## Action item
Each record that follows should be reproduced in full, character for character.

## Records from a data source

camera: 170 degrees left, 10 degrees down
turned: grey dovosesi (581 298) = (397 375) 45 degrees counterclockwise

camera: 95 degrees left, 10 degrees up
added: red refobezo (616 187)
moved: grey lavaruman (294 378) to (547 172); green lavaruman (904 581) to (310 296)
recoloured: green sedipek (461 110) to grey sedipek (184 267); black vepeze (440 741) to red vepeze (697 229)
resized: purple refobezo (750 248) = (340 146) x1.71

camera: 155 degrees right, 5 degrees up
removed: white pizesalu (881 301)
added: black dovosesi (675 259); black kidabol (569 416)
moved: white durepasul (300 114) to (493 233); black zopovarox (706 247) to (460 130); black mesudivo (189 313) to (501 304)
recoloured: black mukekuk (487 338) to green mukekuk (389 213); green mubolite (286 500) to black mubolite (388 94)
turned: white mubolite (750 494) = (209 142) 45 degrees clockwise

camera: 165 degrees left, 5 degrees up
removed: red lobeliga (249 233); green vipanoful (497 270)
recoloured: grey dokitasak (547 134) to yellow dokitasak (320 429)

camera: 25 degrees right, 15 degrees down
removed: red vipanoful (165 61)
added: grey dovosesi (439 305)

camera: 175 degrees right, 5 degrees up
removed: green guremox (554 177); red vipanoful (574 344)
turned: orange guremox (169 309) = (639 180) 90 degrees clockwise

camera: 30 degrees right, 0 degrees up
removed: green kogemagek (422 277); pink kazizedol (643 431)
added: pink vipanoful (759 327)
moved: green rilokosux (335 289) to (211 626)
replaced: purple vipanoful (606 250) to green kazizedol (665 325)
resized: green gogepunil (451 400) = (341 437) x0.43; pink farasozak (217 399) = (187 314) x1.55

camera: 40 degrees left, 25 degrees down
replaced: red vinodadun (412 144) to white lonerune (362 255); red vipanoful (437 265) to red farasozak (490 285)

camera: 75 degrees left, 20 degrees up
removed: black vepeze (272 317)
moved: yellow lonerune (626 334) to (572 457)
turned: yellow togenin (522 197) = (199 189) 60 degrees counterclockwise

## Answer to the exercise
camera: 170 degrees left, 10 degrees down
turned: grey dovosesi (581 298) = (397 375) 45 degrees counterclockwise

camera: 95 degrees left, 10 degrees up
added: red refobezo (616 187)
moved: grey lavaruman (294 378) to (547 172); green lavaruman (904 581) to (310 296)
recoloured: green sedipek (461 110) to grey sedipek (184 267); black vepeze (440 741) to red vepeze (697 229)
resized: purple refobezo (750 248) = (340 146) x1.71

camera: 155 degrees right, 5 degrees up
removed: white pizesalu (881 301)
added: black dovosesi (675 259); black kidabol (569 416)
moved: white durepasul (300 114) to (493 233); black zopovarox (706 247) to (460 130); black mesudivo (189 313) to (501 304)
recoloured: black mukekuk (487 338) to green mukekuk (389 213); green mubolite (286 500) to black mubolite (388 94)
turned: white mubolite (750 494) = (209 142) 45 degrees clockwise

camera: 165 degrees left, 5 degrees up
removed: red lobeliga (249 233); green vipanoful (497 270)
recoloured: grey dokitasak (547 134) to yellow dokitasak (320 429)

camera: 25 degrees right, 15 degrees down
removed: red vipanoful (165 61)
added: grey dovosesi (439 305)

camera: 175 degrees right, 5 degrees up
removed: green guremox (554 177); red vipanoful (574 344)
turned: orange guremox (169 309) = (639 180) 90 degrees clockwise

camera: 30 degrees right, 0 degrees up
removed: green kogemagek (422 277); pink kazizedol (643 431)
added: pink vipanoful (759 327)
moved: green rilokosux (335 289) to (211 626)
replaced: purple vipanoful (606 250) to green kazizedol (665 325)
resized: green gogepunil (451 400) = (341 437) x0.43; pink farasozak (217 399) = (187 314) x1.55

camera: 40 degrees left, 25 degrees down
replaced: red vinodadun (412 144) to white lonerune (362 255); red vipanoful (437 265) to red farasozak (490 285)

camera: 75 degrees left, 20 degrees up
removed: black vepeze (272 317)
moved: yellow lonerune (626 334) to (572 457)
turned: yellow togenin (522 197) = (199 189) 60 degrees counterclockwise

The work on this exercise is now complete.